((

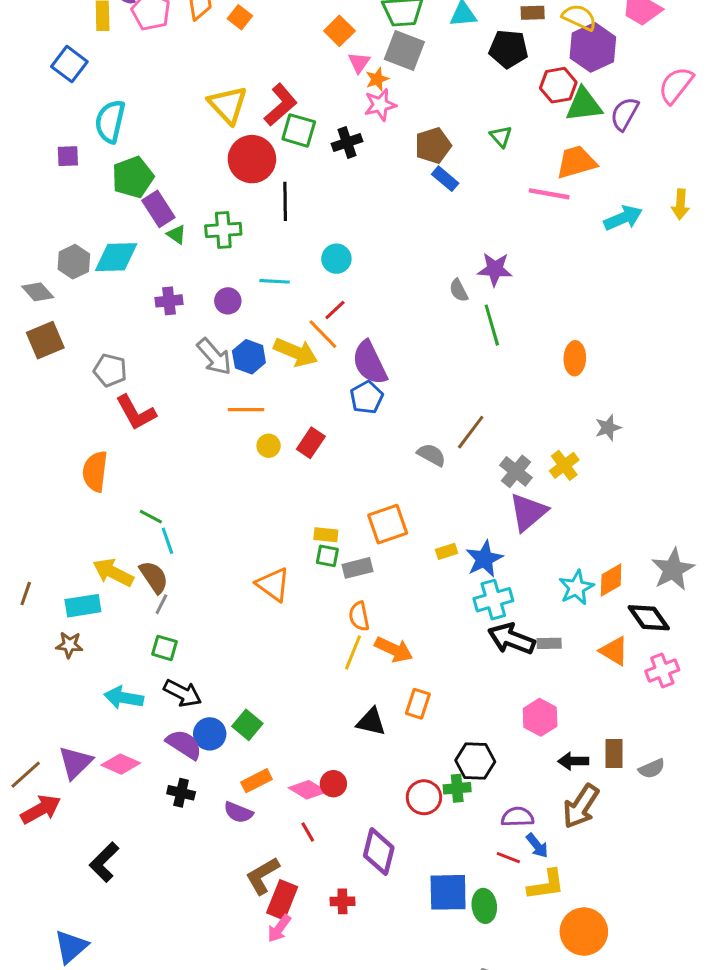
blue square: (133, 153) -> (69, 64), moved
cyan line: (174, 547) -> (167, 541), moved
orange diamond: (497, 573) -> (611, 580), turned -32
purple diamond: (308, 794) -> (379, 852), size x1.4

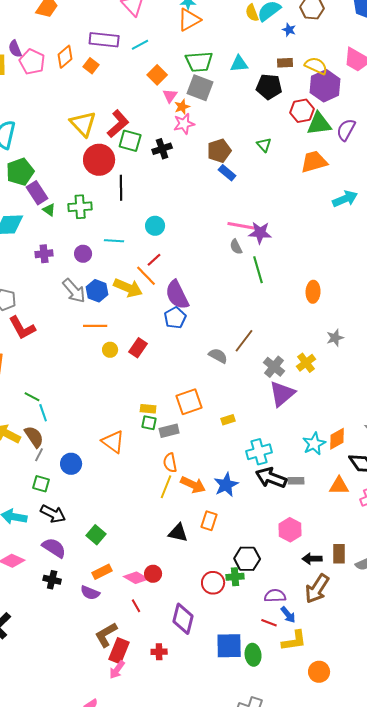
pink line: (549, 194) -> (241, 226), moved
blue star: (484, 559) -> (226, 485), moved
orange triangle: (614, 651) -> (339, 486), turned -30
blue circle: (210, 734) -> (71, 464), moved
orange circle: (584, 932) -> (319, 672), size x0.7

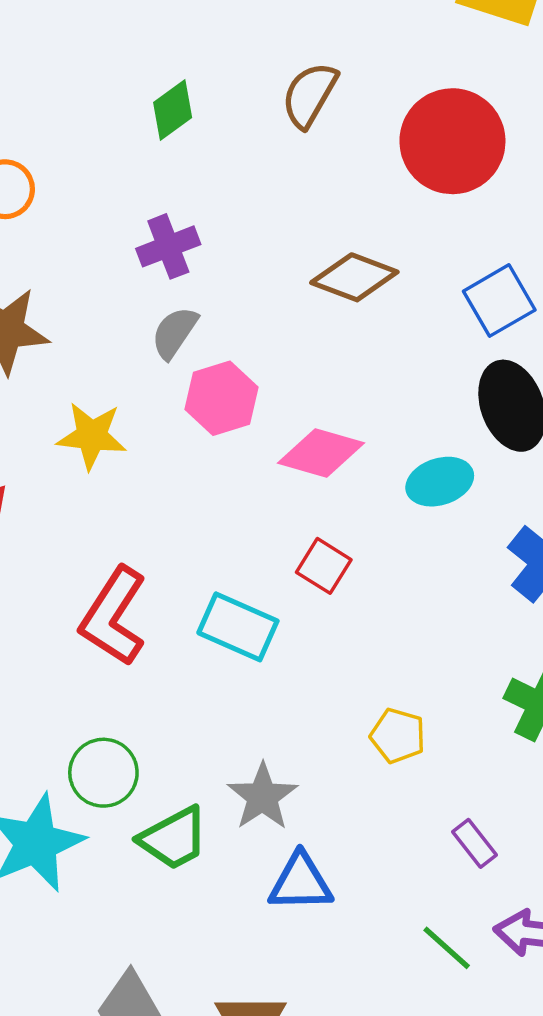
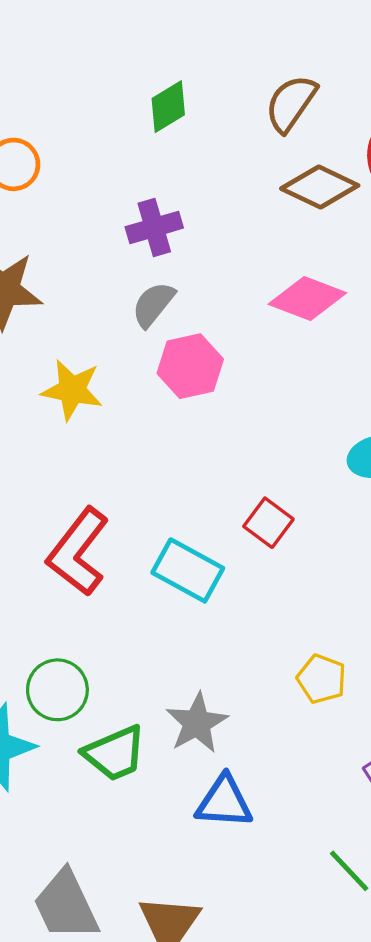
brown diamond: (354, 277) -> (320, 187), moved
pink diamond: (321, 453) -> (307, 298), moved

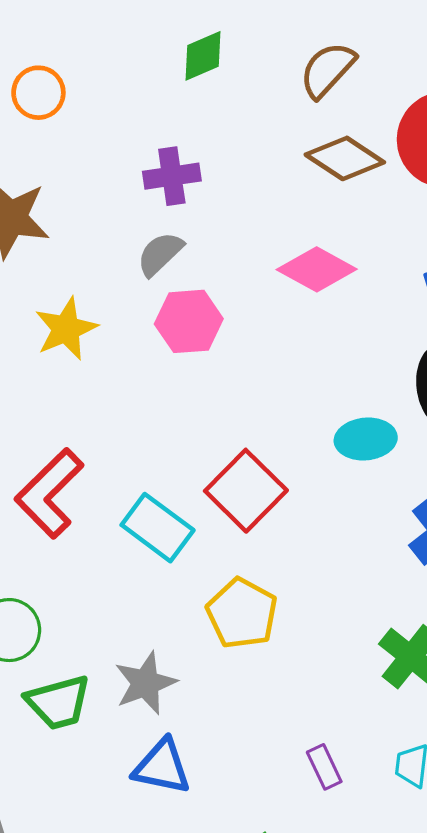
yellow star: (72, 390) -> (66, 329), turned 30
red square: (268, 523) -> (246, 491), size x1.6
yellow pentagon: (322, 679) -> (242, 613), moved, size x1.4

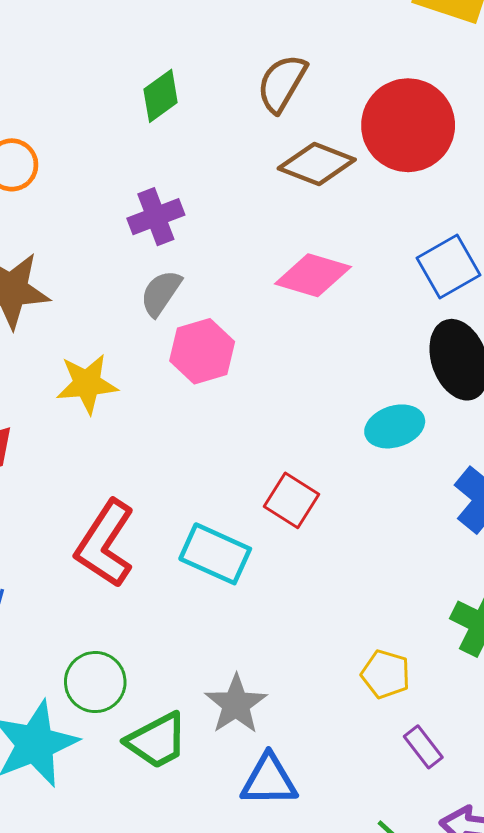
yellow star: (66, 329) -> (87, 384), turned 30
red square: (246, 491) -> (292, 500), size x0.7
yellow pentagon: (242, 613) -> (386, 674), moved, size x0.7

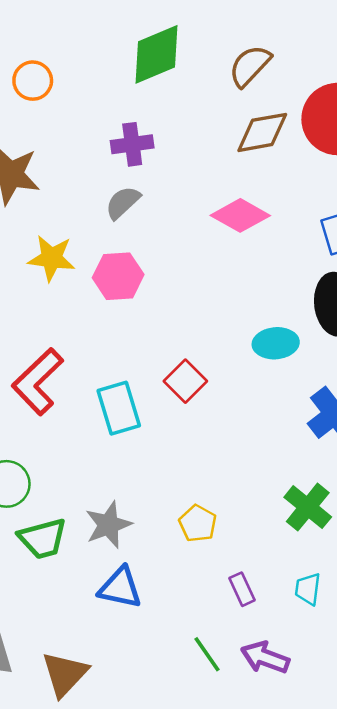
green diamond: (161, 96) -> (157, 54), size x1.6
brown diamond: (317, 164) -> (262, 132), turned -44
pink hexagon: (202, 351) -> (118, 276), moved
cyan rectangle: (215, 554) -> (119, 408), turned 36
yellow pentagon: (386, 674) -> (198, 523), moved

))

→ To-do item: Within the data above, pick out all lines holding the word "cyan".

→ Solution:
cyan line: (174, 547) -> (167, 541), moved
cyan rectangle: (215, 554) -> (119, 408), turned 36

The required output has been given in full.